**WHAT YOU ARE ASKED TO DO:**
Only the number is needed: the count of lines in the records with the word "flamaster".

**SUPPLIED DATA:**
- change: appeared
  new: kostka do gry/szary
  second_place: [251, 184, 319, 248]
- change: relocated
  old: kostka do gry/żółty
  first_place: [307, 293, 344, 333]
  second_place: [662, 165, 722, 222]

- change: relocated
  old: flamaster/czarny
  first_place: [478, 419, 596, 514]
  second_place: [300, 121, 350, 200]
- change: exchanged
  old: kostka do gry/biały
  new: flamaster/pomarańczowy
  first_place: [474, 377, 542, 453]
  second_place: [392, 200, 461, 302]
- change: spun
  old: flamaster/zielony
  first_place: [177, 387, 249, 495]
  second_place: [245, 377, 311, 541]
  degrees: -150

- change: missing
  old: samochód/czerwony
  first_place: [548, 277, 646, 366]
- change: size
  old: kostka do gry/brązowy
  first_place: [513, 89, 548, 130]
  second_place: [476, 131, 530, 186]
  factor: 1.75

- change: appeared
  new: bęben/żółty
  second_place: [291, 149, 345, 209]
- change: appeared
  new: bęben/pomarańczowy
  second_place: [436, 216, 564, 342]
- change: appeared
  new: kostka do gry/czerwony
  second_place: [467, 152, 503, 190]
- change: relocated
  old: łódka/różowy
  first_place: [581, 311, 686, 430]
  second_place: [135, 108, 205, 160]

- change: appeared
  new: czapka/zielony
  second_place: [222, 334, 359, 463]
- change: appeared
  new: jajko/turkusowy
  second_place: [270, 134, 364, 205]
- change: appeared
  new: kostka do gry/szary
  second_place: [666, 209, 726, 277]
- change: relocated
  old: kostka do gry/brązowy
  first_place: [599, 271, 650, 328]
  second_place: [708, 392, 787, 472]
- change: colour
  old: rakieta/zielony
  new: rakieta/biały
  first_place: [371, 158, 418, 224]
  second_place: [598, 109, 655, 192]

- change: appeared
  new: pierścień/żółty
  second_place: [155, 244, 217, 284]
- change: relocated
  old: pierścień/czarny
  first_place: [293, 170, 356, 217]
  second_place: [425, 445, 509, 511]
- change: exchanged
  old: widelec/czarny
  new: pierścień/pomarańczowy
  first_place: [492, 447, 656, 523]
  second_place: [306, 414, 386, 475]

**SOLUTION TO THIS EXERCISE:**
3